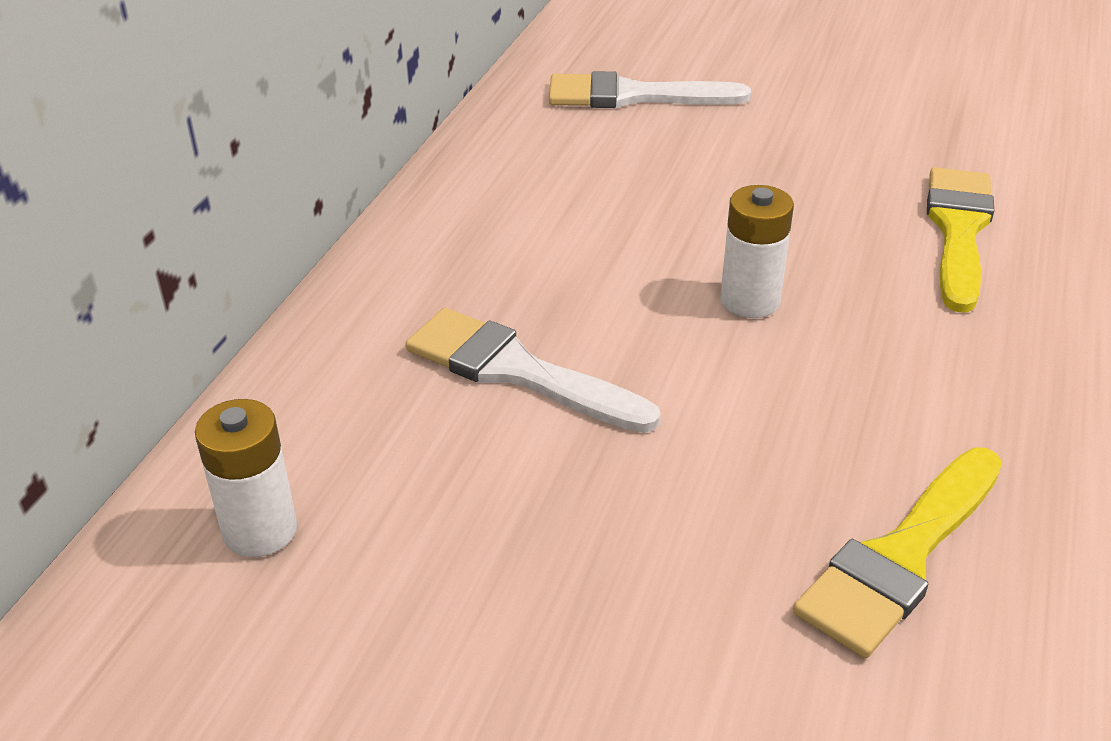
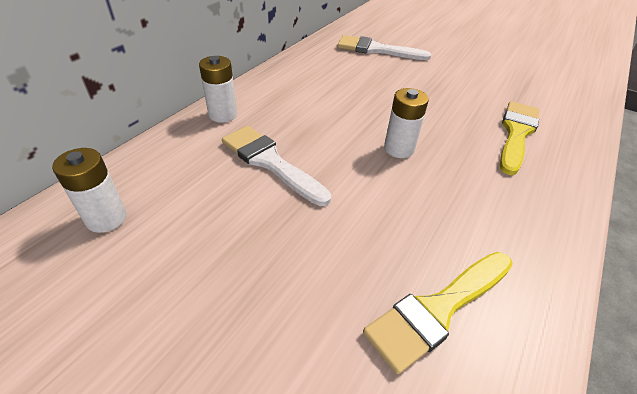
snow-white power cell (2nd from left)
*****
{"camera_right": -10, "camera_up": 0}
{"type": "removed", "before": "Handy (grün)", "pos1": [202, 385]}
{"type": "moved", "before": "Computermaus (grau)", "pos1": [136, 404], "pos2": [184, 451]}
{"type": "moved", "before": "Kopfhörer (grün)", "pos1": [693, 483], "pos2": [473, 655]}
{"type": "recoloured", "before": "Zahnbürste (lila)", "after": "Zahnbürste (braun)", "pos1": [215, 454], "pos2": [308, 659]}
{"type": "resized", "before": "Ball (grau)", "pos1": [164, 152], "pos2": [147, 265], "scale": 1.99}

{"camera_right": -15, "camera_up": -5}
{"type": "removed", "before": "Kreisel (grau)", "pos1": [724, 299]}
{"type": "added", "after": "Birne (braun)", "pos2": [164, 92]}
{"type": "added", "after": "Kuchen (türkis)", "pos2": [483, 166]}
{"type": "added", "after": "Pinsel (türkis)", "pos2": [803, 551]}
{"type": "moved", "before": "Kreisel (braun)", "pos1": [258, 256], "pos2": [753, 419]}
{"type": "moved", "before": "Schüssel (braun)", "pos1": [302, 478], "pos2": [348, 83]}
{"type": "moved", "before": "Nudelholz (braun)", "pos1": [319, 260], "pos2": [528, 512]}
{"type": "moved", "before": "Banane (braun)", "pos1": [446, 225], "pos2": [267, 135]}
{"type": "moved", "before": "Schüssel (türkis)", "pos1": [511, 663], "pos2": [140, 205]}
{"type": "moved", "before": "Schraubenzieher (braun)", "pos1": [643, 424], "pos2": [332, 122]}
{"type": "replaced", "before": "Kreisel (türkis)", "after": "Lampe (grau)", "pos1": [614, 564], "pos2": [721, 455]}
*****
• _Exercise directions_:
For the material above, state the number of lines that include the word "grün". Leave out everything else.

• _Solution for this exercise_:
2